ASSIGNED TASK: Read through the material below and copy each line in which the word "green" occurs.

####################

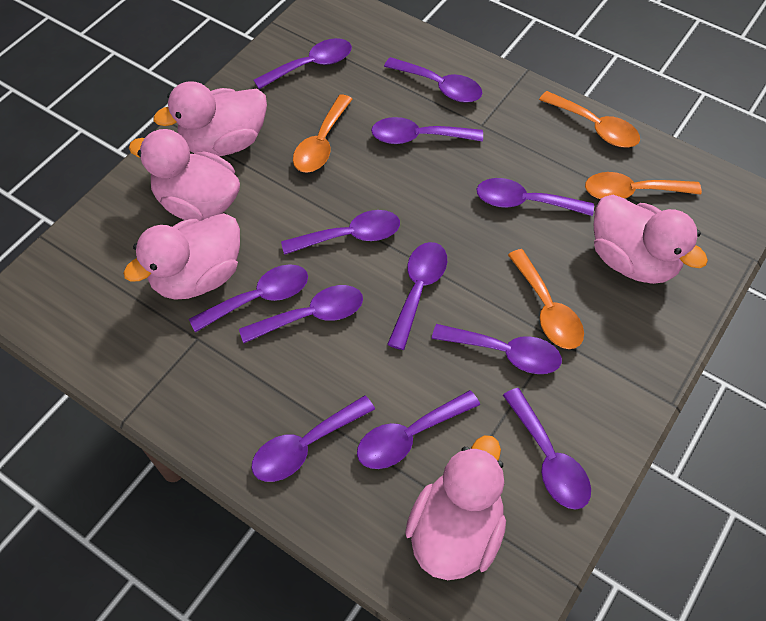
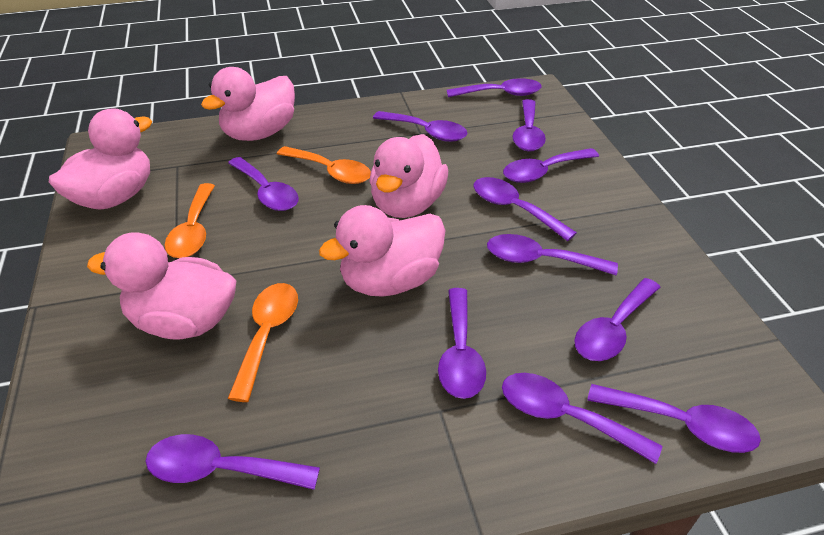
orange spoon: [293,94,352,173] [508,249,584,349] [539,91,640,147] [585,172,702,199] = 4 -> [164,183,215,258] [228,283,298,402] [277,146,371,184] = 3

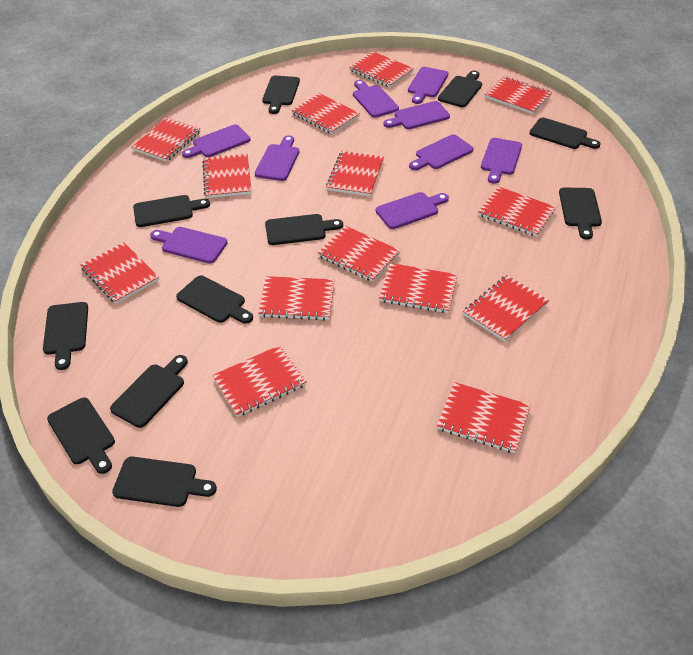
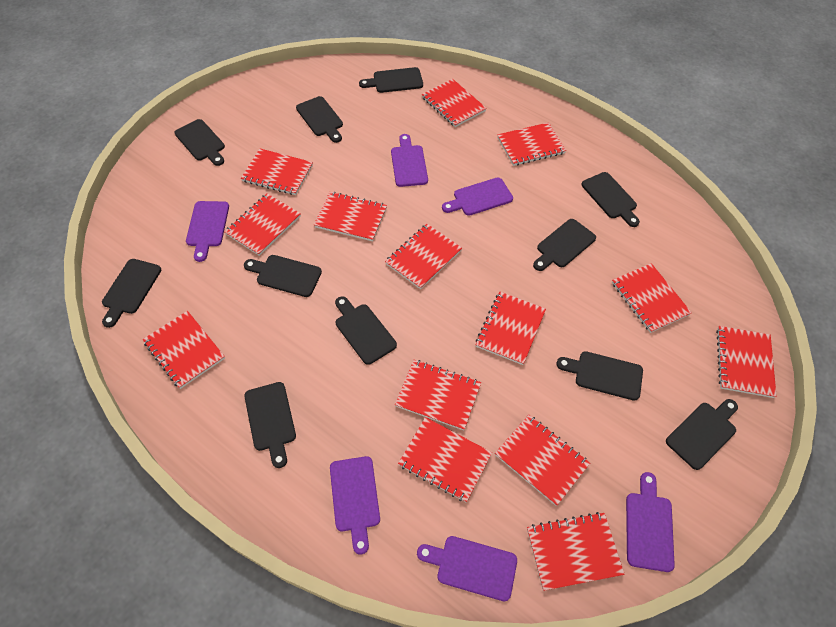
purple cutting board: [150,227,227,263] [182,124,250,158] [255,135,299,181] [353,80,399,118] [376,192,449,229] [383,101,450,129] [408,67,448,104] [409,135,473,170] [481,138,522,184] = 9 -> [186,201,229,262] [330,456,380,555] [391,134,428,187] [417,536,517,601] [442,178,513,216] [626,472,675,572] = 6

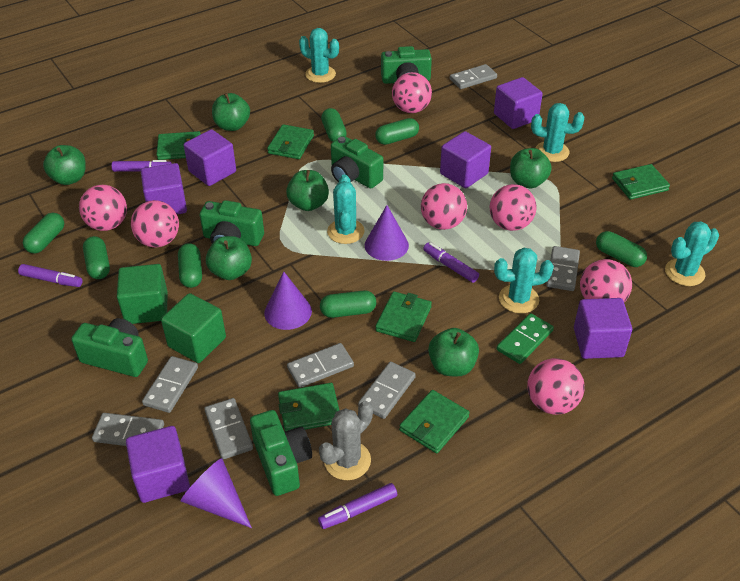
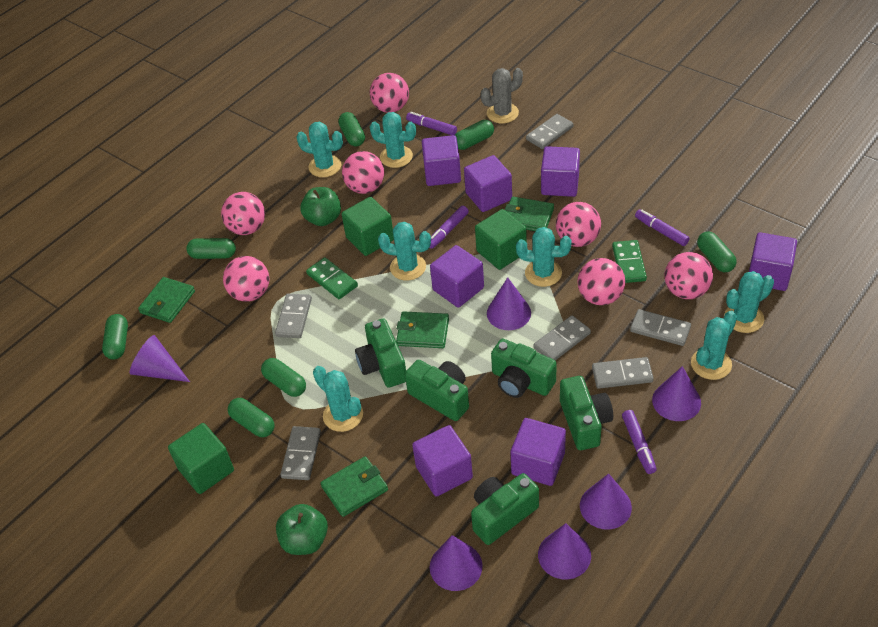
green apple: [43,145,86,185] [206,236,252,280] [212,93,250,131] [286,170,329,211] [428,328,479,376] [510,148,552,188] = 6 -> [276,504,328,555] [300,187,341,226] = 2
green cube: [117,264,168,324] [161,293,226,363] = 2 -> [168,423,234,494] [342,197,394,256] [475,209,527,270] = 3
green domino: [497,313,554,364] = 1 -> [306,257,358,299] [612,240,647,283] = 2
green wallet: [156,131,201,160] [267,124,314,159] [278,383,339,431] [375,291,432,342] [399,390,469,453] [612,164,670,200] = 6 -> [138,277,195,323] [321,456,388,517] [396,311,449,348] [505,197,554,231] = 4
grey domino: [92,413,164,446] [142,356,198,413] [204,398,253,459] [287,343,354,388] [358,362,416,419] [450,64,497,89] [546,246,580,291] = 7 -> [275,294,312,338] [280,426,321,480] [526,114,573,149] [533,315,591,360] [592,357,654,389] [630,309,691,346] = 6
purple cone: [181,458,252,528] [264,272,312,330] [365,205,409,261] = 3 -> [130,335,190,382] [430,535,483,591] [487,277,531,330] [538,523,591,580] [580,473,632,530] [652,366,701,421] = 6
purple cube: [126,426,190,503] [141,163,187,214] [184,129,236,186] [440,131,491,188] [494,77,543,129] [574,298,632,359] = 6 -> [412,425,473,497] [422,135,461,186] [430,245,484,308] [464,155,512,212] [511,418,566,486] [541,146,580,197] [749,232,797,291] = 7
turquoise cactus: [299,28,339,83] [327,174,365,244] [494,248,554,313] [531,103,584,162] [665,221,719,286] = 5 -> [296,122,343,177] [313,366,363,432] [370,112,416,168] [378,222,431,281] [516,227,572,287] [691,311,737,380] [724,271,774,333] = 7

####################

REPLY TO THE TASK:
green apple: [43,145,86,185] [206,236,252,280] [212,93,250,131] [286,170,329,211] [428,328,479,376] [510,148,552,188] = 6 -> [276,504,328,555] [300,187,341,226] = 2
green cube: [117,264,168,324] [161,293,226,363] = 2 -> [168,423,234,494] [342,197,394,256] [475,209,527,270] = 3
green domino: [497,313,554,364] = 1 -> [306,257,358,299] [612,240,647,283] = 2
green wallet: [156,131,201,160] [267,124,314,159] [278,383,339,431] [375,291,432,342] [399,390,469,453] [612,164,670,200] = 6 -> [138,277,195,323] [321,456,388,517] [396,311,449,348] [505,197,554,231] = 4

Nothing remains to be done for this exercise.